### DATASET CONTENT
>>>>

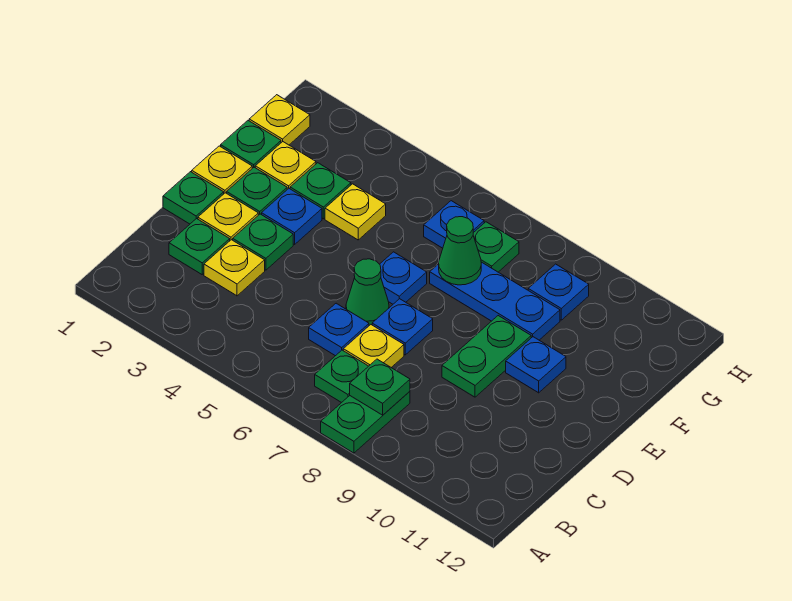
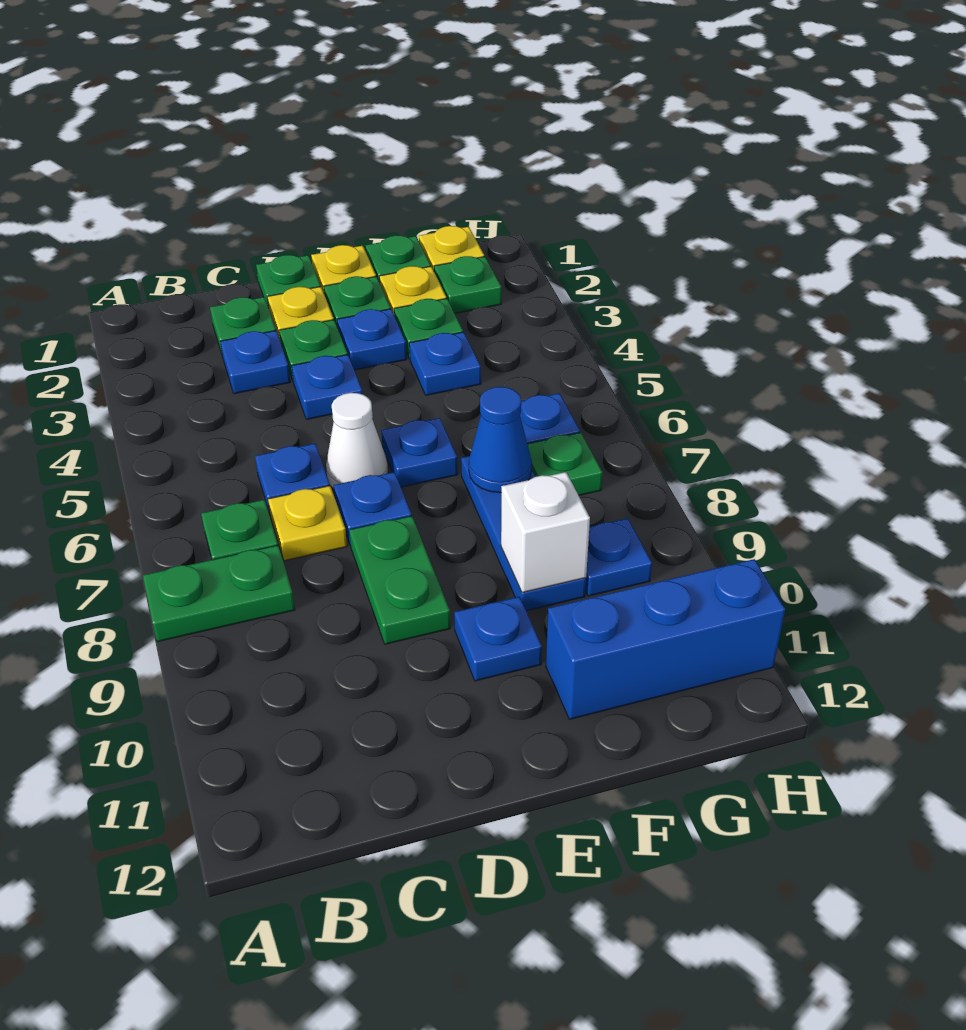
green plate B8 level 2 -> green plate G2 level 1
yellow plate C3 level 1 -> blue plate C3 level 1
none -> blue plate D4 level 1
green cone D6 level 1 -> white cone D6 level 1
green plate D9:E9 level 1 -> green plate D8:D9 level 1
yellow plate F4 level 1 -> blue plate F4 level 1
green cone F7 level 2 -> blue cone F7 level 2
none -> white brick F9 level 2
none -> blue brick F11:H11 level 1

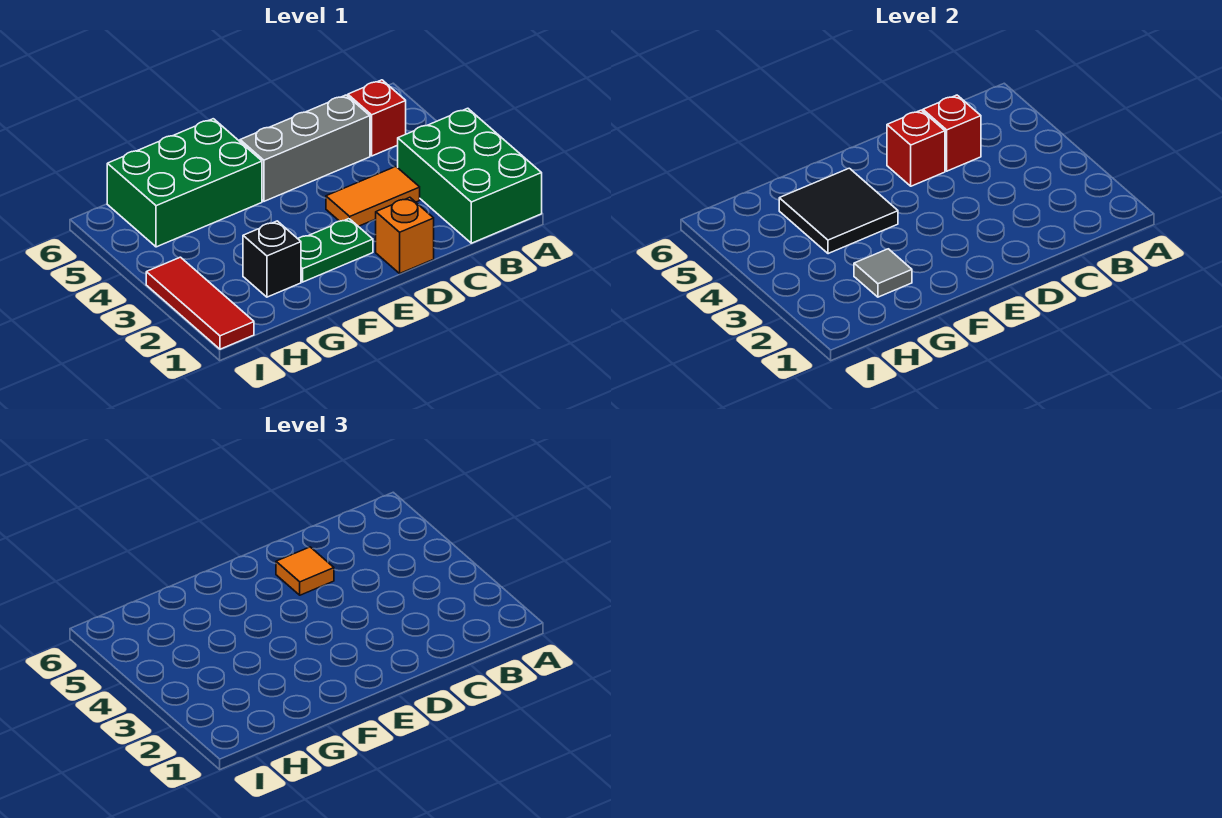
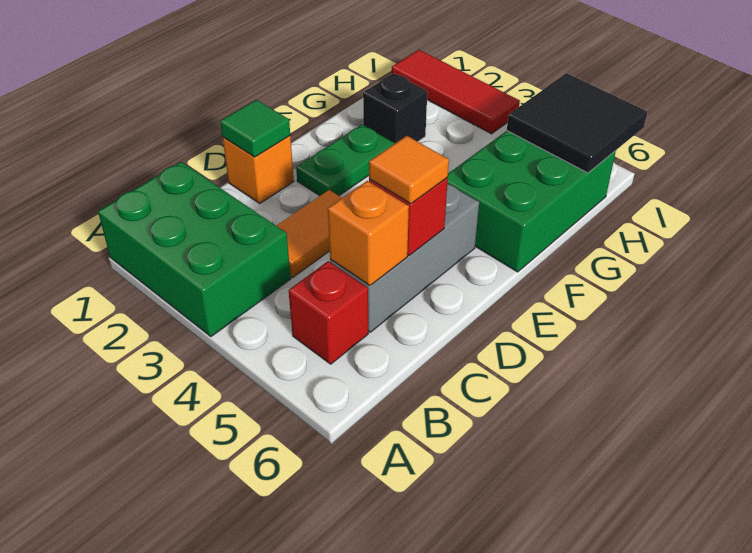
red brick C5 level 2 -> orange brick C5 level 2
none -> green tile D1 level 2
black tile F4:G5 level 2 -> black tile H5:I6 level 2
grey tile G2 level 2 -> none

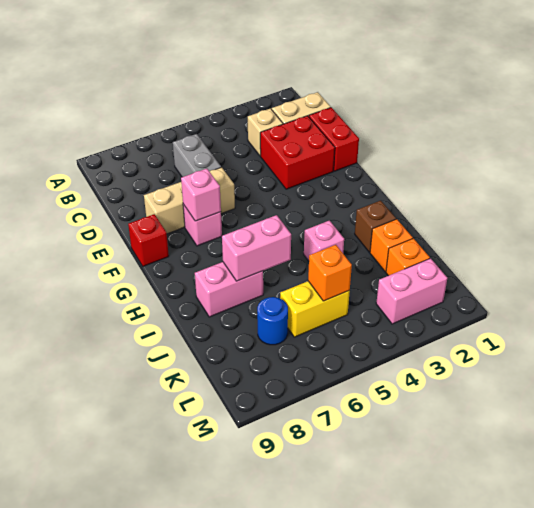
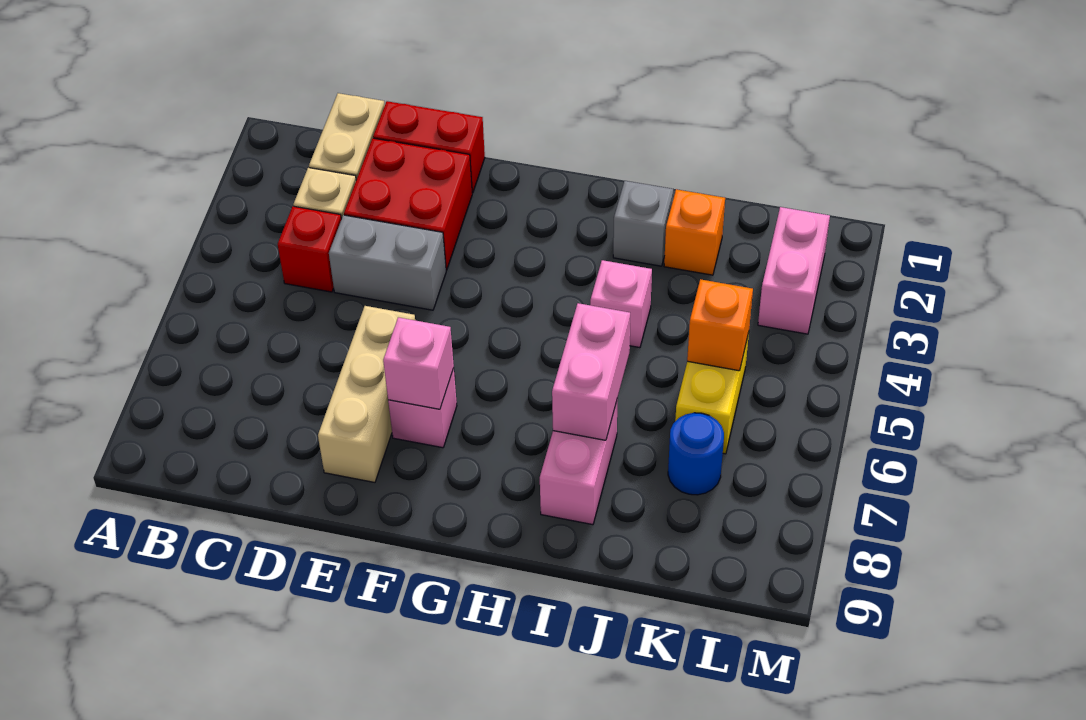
grey brick C6:D6 level 1 -> grey brick D4:E4 level 1
red brick F9 level 1 -> red brick C4 level 1
brown brick I2 level 1 -> grey brick I2 level 1
orange brick K2 level 1 -> none

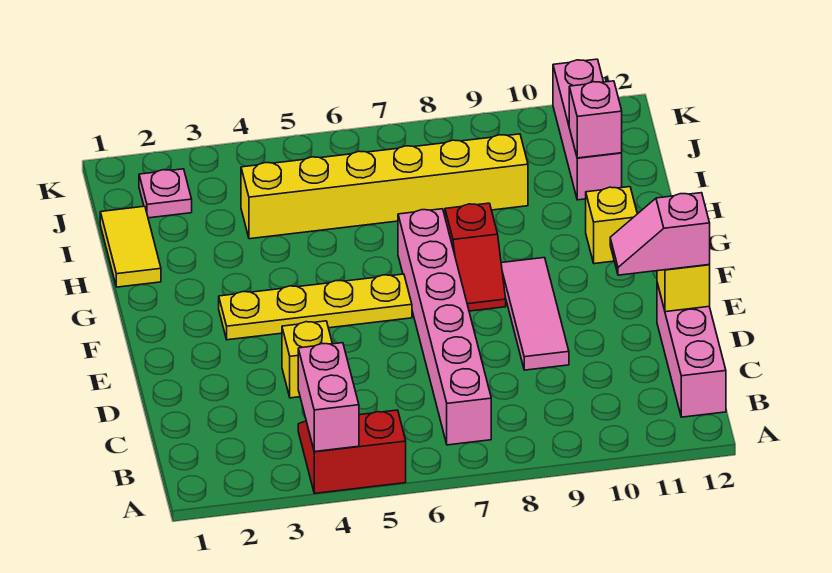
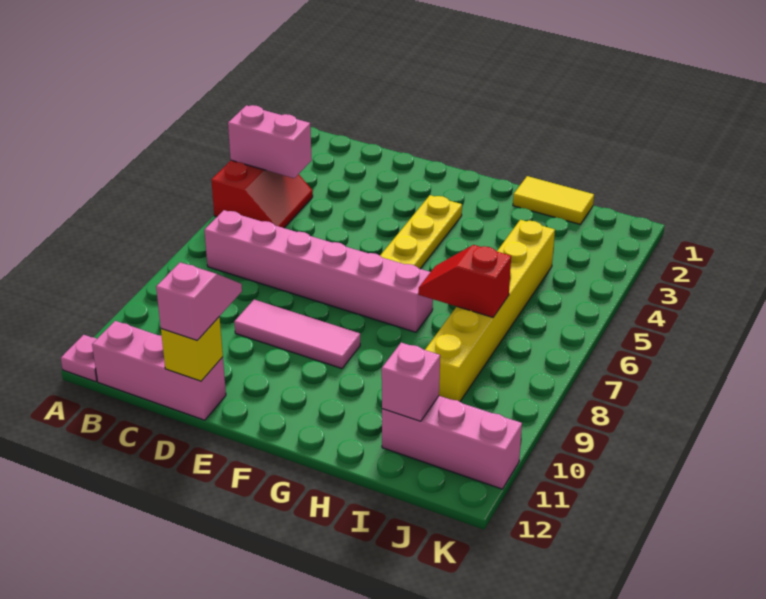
yellow brick D4 level 1 -> none
red slope F8:G8 level 1 top G -> red slope H7:I7 level 2 top I
yellow brick G11 level 1 -> none
pink plate J2 level 1 -> pink plate A12 level 1

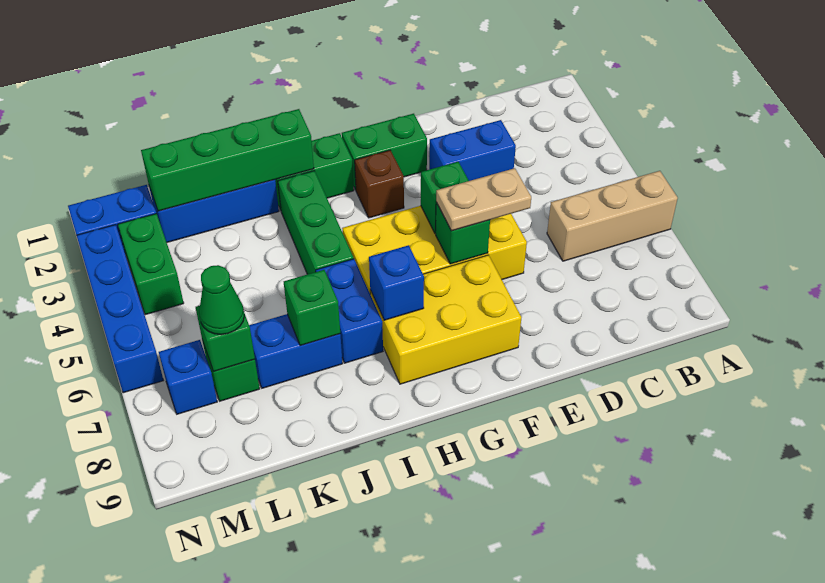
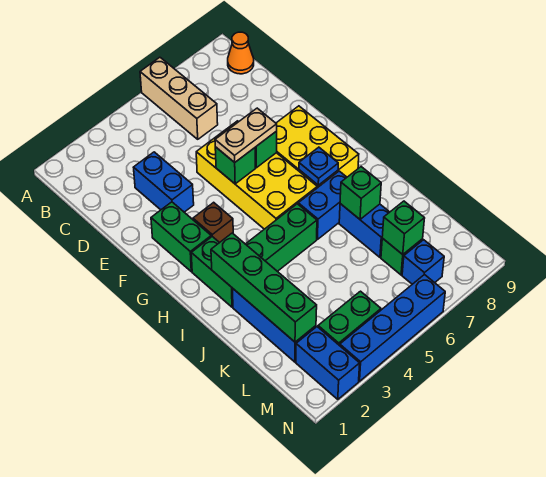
none -> orange cone B9 level 1
tan plate E6:F6 level 3 -> tan plate F5:F6 level 3
blue brick H7 level 2 -> blue plate H7 level 2
green cone L7 level 3 -> none

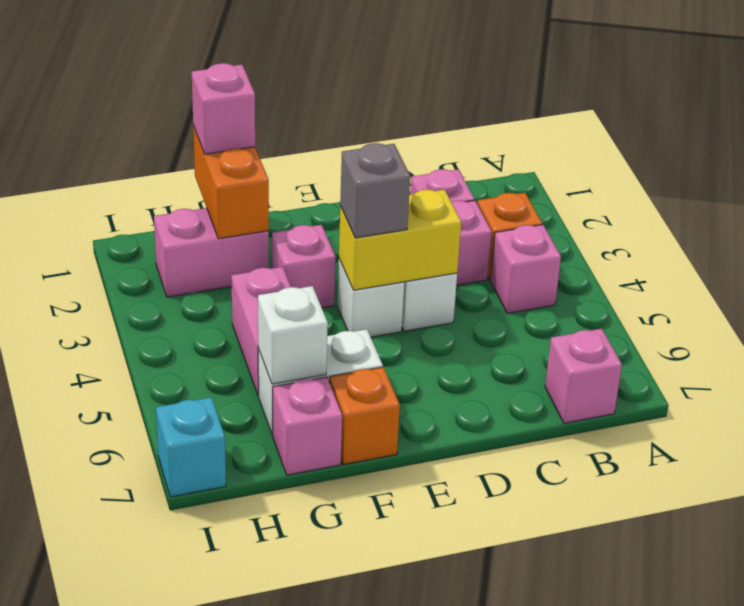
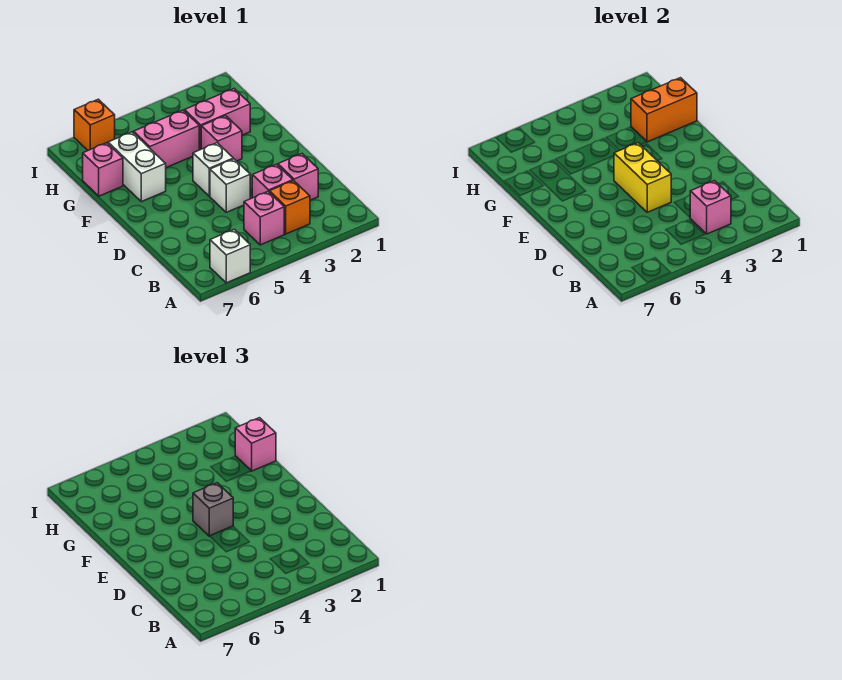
pink brick B7 level 1 -> pink brick B3 level 2
orange brick F7 level 1 -> orange brick I6 level 1
pink brick G2:H2 level 1 -> pink brick G2:G3 level 1
white brick G6 level 2 -> white brick A6 level 1
cyan brick I7 level 1 -> none

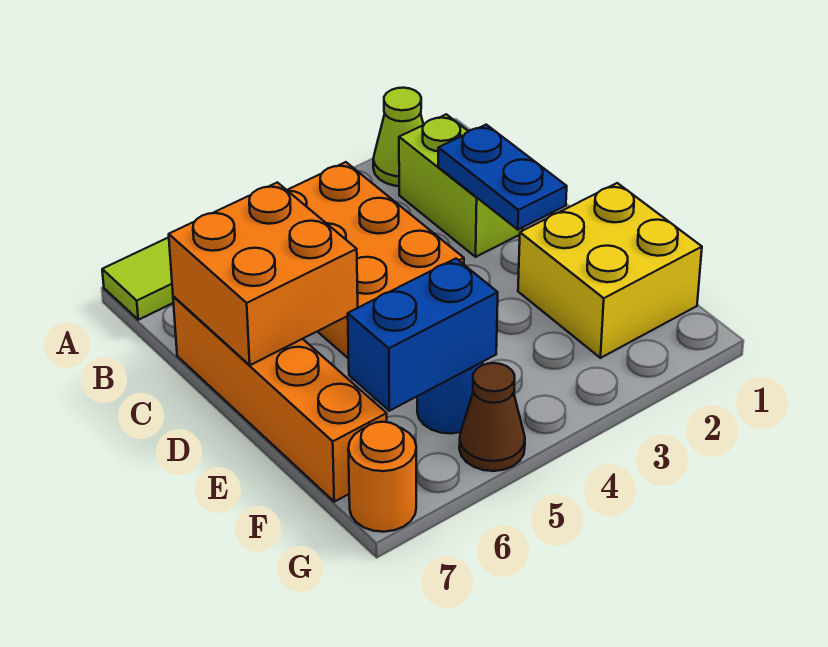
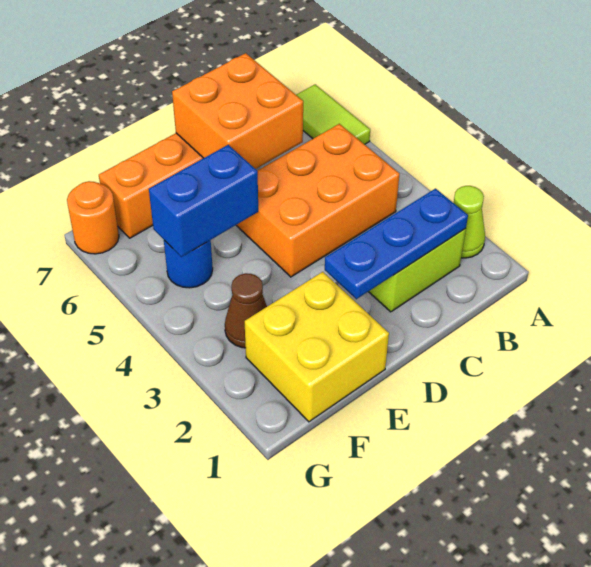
blue plate C2:D2 level 2 -> blue plate B2:D2 level 2
blue brick F5:F6 level 2 -> blue brick E5:F5 level 2
brown cone G5 level 1 -> brown cone F3 level 1

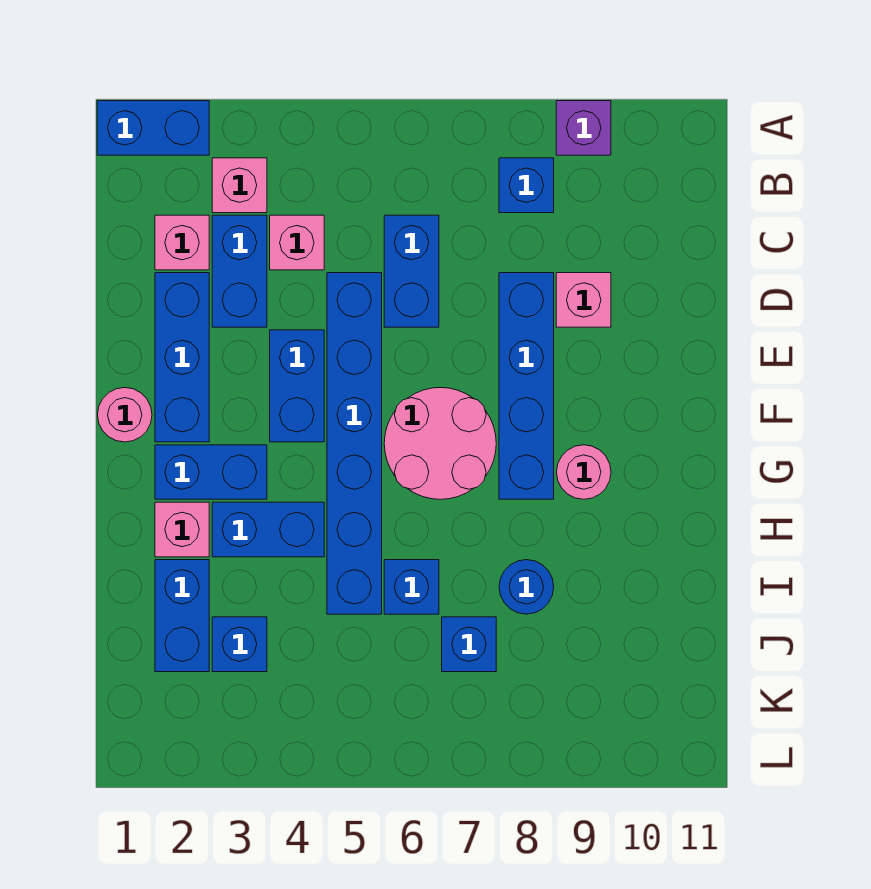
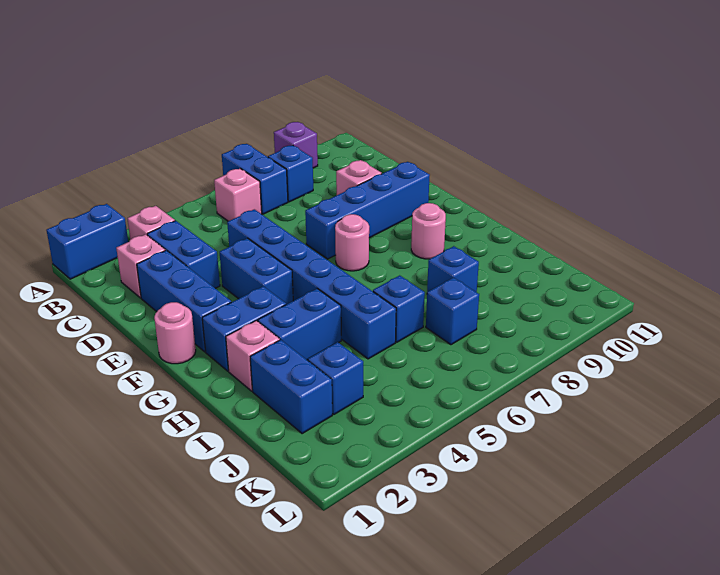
pink brick C4 level 1 -> pink brick B6 level 1
blue brick C6:D6 level 1 -> blue brick A7:B7 level 1
blue brick D8:G8 level 1 -> blue brick E7:E10 level 1
pink round brick F6:G7 level 1 -> pink round brick F7 level 1
blue round brick I8 level 1 -> blue brick I8 level 1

<<<<

### THE PROBLEM
In your copy, every entry above must match word for word, and no picture may appear.

### ANSWER SPACE
green plate B8 level 2 -> green plate G2 level 1
yellow plate C3 level 1 -> blue plate C3 level 1
none -> blue plate D4 level 1
green cone D6 level 1 -> white cone D6 level 1
green plate D9:E9 level 1 -> green plate D8:D9 level 1
yellow plate F4 level 1 -> blue plate F4 level 1
green cone F7 level 2 -> blue cone F7 level 2
none -> white brick F9 level 2
none -> blue brick F11:H11 level 1

red brick C5 level 2 -> orange brick C5 level 2
none -> green tile D1 level 2
black tile F4:G5 level 2 -> black tile H5:I6 level 2
grey tile G2 level 2 -> none

grey brick C6:D6 level 1 -> grey brick D4:E4 level 1
red brick F9 level 1 -> red brick C4 level 1
brown brick I2 level 1 -> grey brick I2 level 1
orange brick K2 level 1 -> none

yellow brick D4 level 1 -> none
red slope F8:G8 level 1 top G -> red slope H7:I7 level 2 top I
yellow brick G11 level 1 -> none
pink plate J2 level 1 -> pink plate A12 level 1

none -> orange cone B9 level 1
tan plate E6:F6 level 3 -> tan plate F5:F6 level 3
blue brick H7 level 2 -> blue plate H7 level 2
green cone L7 level 3 -> none

pink brick B7 level 1 -> pink brick B3 level 2
orange brick F7 level 1 -> orange brick I6 level 1
pink brick G2:H2 level 1 -> pink brick G2:G3 level 1
white brick G6 level 2 -> white brick A6 level 1
cyan brick I7 level 1 -> none

blue plate C2:D2 level 2 -> blue plate B2:D2 level 2
blue brick F5:F6 level 2 -> blue brick E5:F5 level 2
brown cone G5 level 1 -> brown cone F3 level 1

pink brick C4 level 1 -> pink brick B6 level 1
blue brick C6:D6 level 1 -> blue brick A7:B7 level 1
blue brick D8:G8 level 1 -> blue brick E7:E10 level 1
pink round brick F6:G7 level 1 -> pink round brick F7 level 1
blue round brick I8 level 1 -> blue brick I8 level 1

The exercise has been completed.